[WORK ORDER]: Go through the records below and set each one down exactly, leaving out any pictures.

Version difference data:
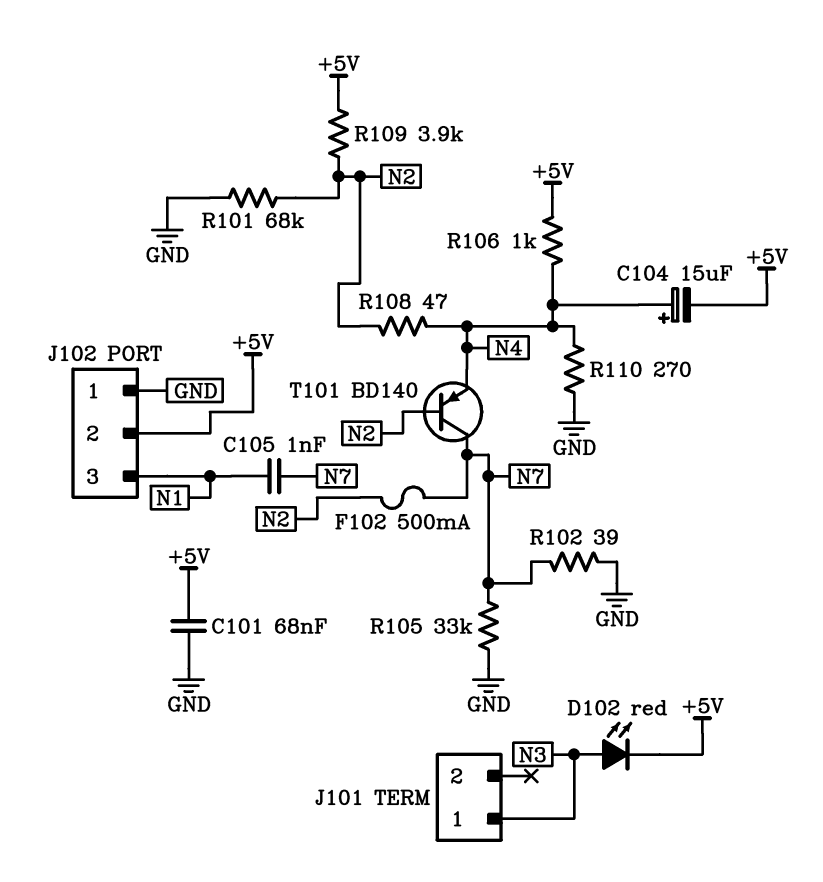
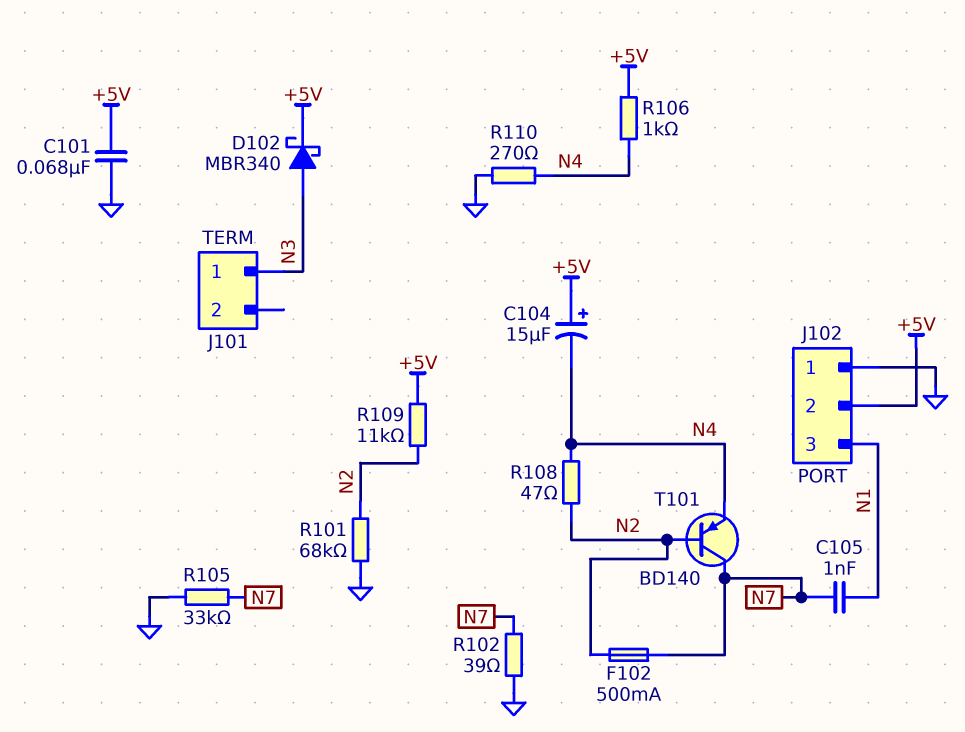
C104: 15uF (plus N4, minus +5V) -> 15uF (plus +5V, minus N4)
D102: LED red (A N3, K +5V) -> schottky MBR340 (A N3, K +5V)
R109: 3.9k (+5V, N2) -> 11k (+5V, N2)

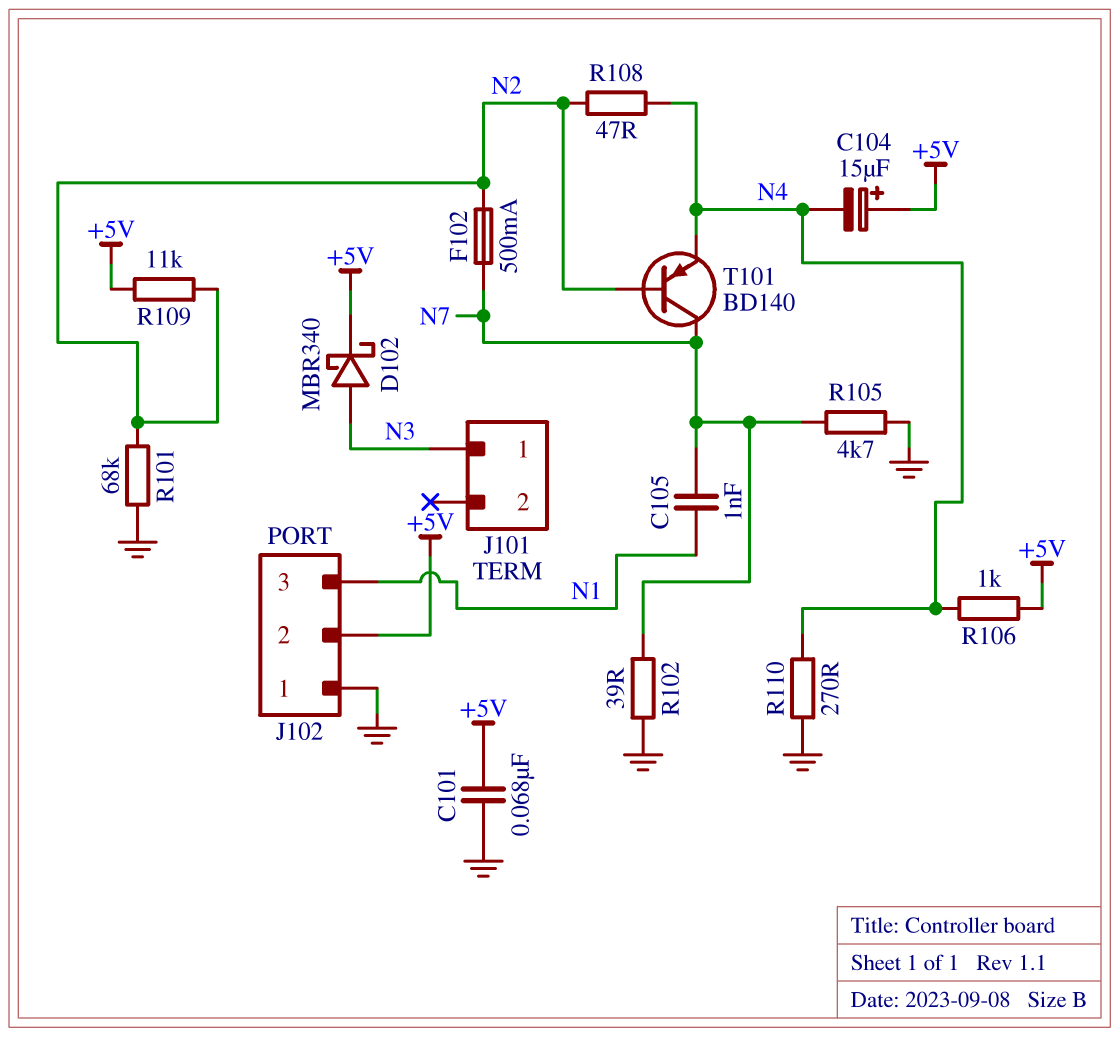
R105: 33k (GND, N7) -> 4.7k (GND, N7)

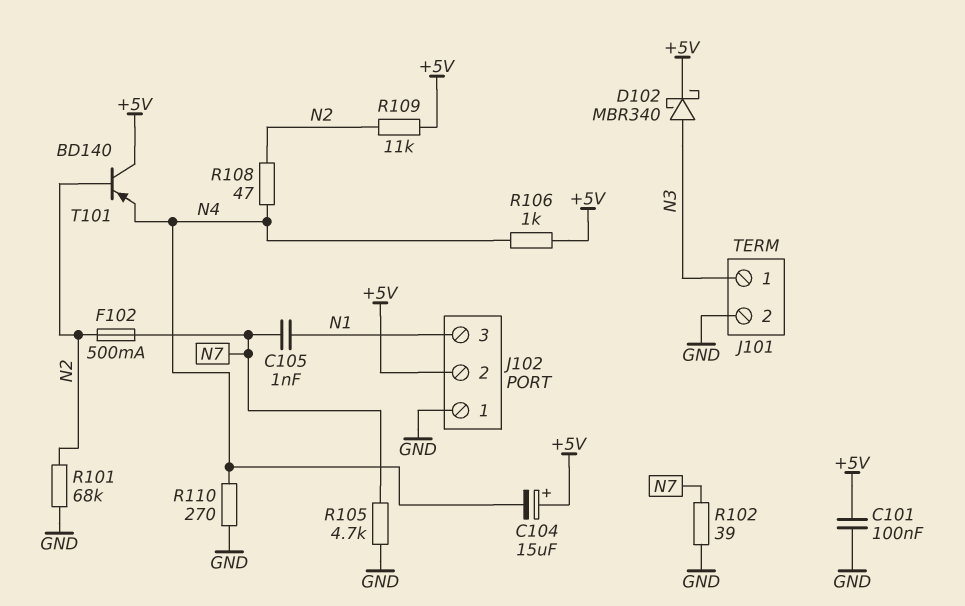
C101: 68nF (+5V, GND) -> 100nF (+5V, GND)
J101 pin 2: none -> GND
T101: PNP BD140 (B N2, C N7, E N4) -> PNP BD140 (B N2, C +5V, E N4)

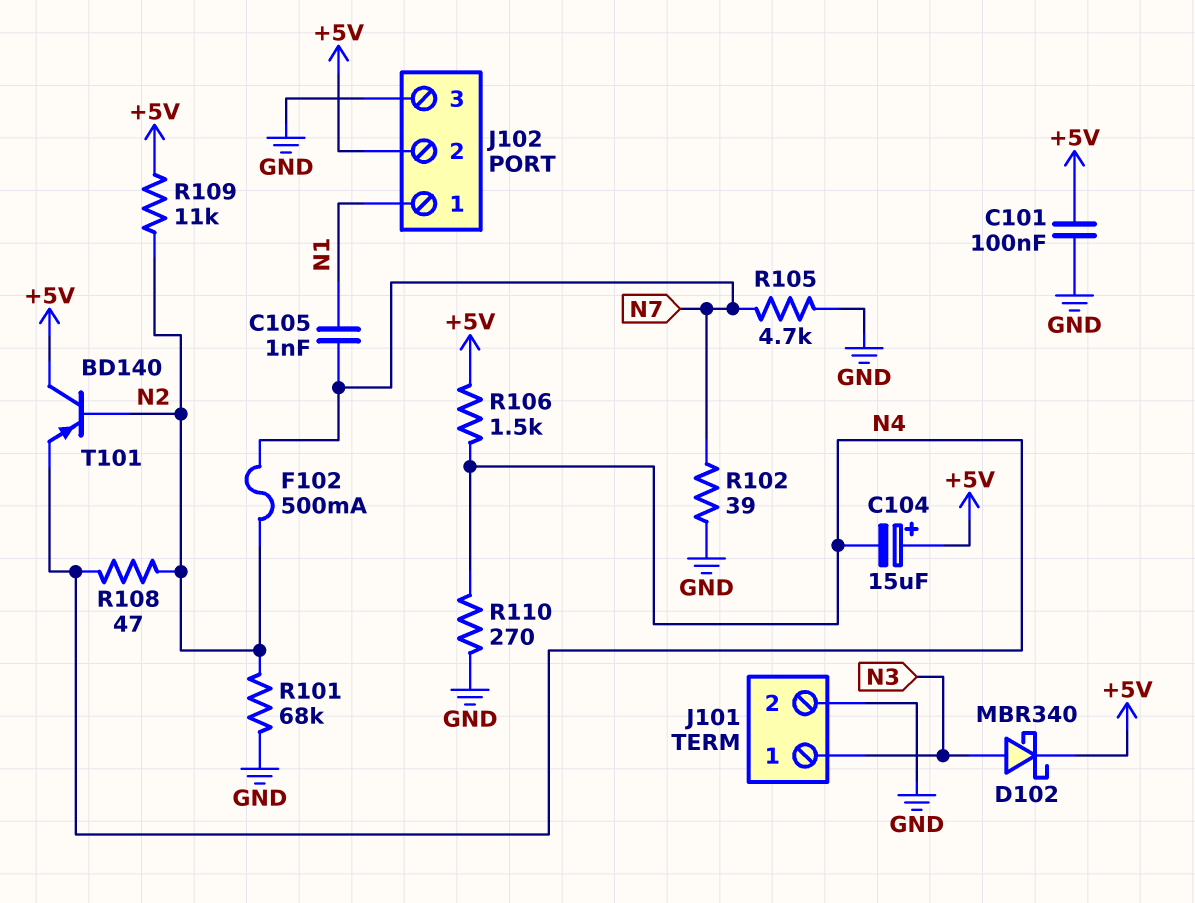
J102 pin 1: GND -> N1
J102 pin 3: N1 -> GND
R106: 1k (+5V, N4) -> 1.5k (+5V, N4)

[ANSWER SPACE]:
C104: 15uF (plus N4, minus +5V) -> 15uF (plus +5V, minus N4)
D102: LED red (A N3, K +5V) -> schottky MBR340 (A N3, K +5V)
R109: 3.9k (+5V, N2) -> 11k (+5V, N2)

R105: 33k (GND, N7) -> 4.7k (GND, N7)

C101: 68nF (+5V, GND) -> 100nF (+5V, GND)
J101 pin 2: none -> GND
T101: PNP BD140 (B N2, C N7, E N4) -> PNP BD140 (B N2, C +5V, E N4)

J102 pin 1: GND -> N1
J102 pin 3: N1 -> GND
R106: 1k (+5V, N4) -> 1.5k (+5V, N4)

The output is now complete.